===== Supplied records =====

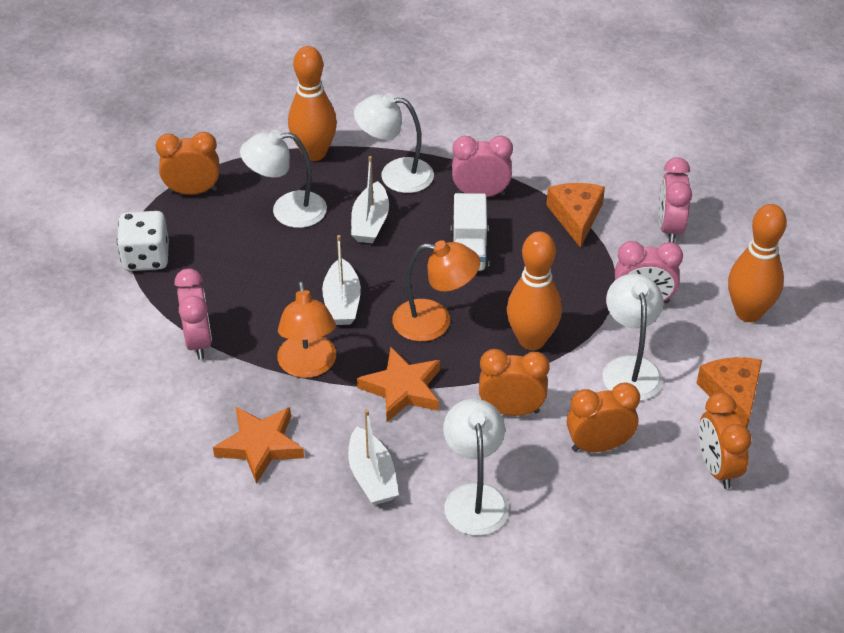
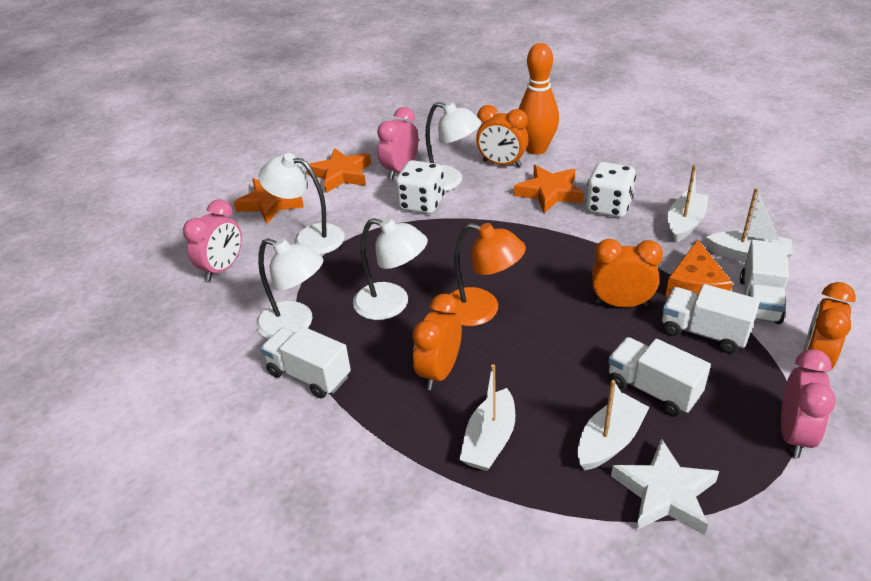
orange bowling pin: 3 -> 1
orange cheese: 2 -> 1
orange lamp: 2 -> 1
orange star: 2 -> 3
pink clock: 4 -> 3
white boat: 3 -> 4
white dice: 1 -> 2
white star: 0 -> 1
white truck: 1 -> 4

=====
===== Supplied records =====

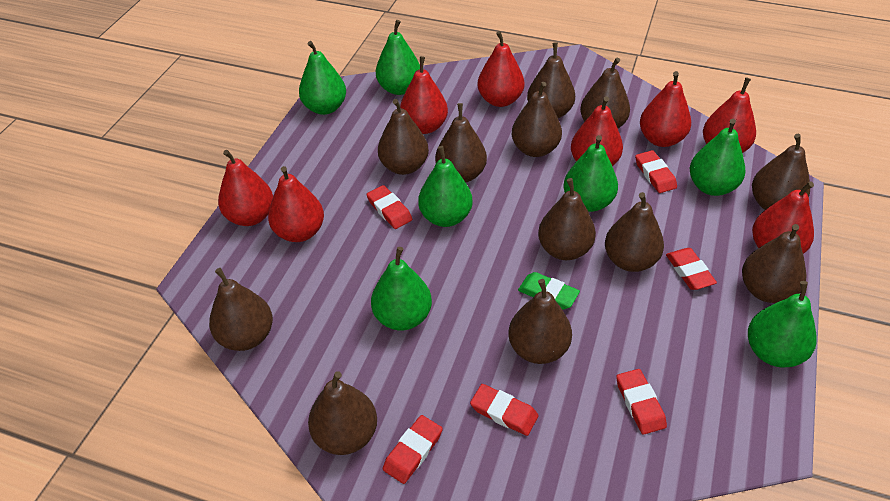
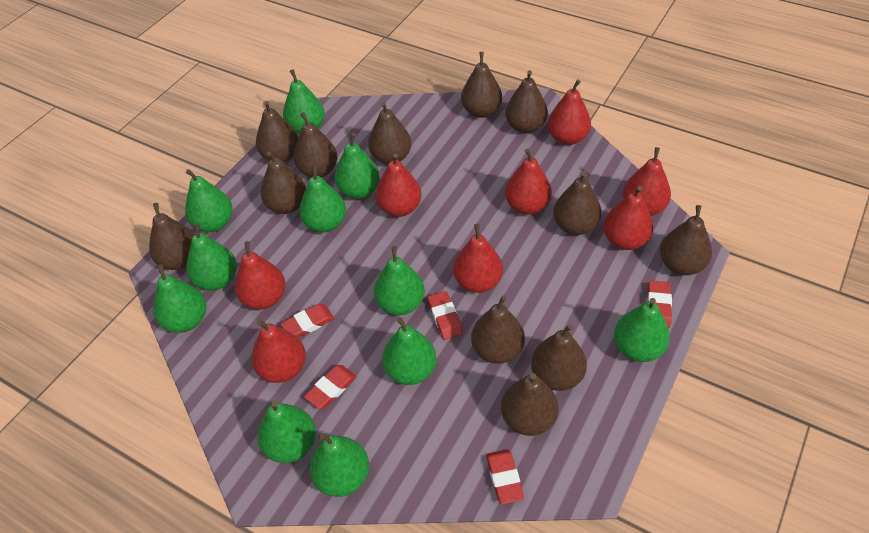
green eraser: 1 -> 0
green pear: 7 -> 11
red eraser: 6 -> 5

=====

## Task
Scan the entries above for the word "white" and collect each line holding it.

## Solution to the exercise
white boat: 3 -> 4
white dice: 1 -> 2
white star: 0 -> 1
white truck: 1 -> 4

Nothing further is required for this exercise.